**WORK TASK**:
Say how many lines of the data below have the word "blue" in them. Add nothing else.

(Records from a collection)
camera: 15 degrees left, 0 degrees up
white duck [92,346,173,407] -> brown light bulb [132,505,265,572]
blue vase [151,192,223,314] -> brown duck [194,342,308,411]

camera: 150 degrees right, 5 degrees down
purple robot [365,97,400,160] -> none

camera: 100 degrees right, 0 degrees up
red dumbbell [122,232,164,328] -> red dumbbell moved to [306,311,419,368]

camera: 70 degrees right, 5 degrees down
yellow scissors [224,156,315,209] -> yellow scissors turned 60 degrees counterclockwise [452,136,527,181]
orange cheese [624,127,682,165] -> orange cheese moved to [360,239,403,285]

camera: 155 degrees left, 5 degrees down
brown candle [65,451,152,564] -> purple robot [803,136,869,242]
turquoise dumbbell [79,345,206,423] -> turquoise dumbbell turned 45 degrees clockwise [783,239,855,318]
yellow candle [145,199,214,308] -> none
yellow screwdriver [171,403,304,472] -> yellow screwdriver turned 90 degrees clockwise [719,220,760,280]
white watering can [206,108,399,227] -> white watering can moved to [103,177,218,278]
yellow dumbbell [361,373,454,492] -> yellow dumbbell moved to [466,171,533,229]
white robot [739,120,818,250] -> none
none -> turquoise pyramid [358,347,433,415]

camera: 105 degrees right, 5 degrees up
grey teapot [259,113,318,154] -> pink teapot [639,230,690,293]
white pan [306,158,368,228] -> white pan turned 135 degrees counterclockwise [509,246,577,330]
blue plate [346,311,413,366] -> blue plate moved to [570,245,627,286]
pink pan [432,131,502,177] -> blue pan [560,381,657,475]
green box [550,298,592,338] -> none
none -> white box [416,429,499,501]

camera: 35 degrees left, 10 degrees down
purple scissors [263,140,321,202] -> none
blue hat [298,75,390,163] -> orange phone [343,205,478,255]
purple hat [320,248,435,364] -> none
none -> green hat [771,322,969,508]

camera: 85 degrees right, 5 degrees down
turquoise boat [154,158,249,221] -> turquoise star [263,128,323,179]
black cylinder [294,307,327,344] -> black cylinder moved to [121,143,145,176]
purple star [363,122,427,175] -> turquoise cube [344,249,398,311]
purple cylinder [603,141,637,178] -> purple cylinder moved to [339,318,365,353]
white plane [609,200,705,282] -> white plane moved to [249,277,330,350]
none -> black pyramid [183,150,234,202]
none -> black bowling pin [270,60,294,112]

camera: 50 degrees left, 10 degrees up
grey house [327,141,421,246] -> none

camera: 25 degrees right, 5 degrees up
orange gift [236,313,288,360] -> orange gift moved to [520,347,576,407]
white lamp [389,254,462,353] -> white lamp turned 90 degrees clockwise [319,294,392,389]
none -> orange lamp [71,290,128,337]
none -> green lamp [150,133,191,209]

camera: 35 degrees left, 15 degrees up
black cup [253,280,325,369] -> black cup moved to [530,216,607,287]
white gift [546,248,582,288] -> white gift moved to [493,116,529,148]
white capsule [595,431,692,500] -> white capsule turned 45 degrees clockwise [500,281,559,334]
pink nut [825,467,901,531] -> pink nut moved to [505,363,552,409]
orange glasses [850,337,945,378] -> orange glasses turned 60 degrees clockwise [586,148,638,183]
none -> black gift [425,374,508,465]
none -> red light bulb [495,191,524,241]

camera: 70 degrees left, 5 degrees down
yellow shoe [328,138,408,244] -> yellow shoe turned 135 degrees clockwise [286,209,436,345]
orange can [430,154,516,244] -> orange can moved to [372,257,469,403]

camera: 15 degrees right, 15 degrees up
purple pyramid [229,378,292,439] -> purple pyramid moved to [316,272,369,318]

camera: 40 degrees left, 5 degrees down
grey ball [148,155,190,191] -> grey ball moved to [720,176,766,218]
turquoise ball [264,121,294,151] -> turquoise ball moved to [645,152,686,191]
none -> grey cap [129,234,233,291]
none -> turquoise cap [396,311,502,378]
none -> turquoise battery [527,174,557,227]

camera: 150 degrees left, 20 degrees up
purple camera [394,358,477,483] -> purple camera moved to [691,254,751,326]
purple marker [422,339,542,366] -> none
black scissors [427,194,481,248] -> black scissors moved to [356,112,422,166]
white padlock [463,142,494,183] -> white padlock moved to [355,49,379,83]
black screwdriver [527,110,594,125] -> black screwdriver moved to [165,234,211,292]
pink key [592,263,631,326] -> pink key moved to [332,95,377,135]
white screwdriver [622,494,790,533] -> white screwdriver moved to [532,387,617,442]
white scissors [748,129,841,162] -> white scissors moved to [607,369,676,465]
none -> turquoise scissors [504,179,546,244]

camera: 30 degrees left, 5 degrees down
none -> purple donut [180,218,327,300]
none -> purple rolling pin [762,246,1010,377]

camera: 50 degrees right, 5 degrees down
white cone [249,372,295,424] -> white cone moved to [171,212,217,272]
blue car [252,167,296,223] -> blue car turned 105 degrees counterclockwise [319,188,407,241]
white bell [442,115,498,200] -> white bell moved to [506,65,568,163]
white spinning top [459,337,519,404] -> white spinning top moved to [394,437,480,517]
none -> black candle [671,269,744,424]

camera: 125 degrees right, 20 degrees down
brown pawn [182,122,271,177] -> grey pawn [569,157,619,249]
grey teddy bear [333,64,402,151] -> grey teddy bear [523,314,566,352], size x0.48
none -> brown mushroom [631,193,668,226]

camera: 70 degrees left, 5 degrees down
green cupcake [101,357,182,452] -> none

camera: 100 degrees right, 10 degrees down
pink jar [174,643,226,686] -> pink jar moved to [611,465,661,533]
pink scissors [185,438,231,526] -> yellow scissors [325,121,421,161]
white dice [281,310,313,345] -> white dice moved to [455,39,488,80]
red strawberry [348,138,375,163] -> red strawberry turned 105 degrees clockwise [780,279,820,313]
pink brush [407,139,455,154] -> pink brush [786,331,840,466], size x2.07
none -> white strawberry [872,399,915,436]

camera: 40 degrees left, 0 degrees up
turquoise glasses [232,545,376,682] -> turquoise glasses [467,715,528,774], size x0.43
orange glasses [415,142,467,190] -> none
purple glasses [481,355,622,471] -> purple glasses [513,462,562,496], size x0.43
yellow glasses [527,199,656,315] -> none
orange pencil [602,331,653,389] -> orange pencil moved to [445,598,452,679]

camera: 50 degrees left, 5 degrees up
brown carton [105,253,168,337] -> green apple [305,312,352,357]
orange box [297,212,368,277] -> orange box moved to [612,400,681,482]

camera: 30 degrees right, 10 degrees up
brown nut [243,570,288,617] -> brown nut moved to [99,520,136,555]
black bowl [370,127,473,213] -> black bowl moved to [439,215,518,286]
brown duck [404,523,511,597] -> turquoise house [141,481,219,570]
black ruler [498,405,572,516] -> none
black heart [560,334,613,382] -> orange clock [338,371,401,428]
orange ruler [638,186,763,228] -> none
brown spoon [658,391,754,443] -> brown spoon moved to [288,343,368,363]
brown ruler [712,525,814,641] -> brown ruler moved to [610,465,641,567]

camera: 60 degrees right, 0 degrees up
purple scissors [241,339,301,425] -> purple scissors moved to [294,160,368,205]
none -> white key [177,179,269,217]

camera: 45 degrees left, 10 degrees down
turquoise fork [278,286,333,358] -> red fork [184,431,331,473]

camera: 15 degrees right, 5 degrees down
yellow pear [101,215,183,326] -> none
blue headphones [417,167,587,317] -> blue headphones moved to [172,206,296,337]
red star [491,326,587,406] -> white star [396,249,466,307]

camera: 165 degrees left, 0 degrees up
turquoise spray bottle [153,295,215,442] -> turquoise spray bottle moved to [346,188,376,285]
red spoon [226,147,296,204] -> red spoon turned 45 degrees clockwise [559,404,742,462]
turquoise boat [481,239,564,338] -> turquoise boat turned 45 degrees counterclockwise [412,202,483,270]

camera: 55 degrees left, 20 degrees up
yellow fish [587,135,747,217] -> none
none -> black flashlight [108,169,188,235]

**ANSWER SECTION**:
6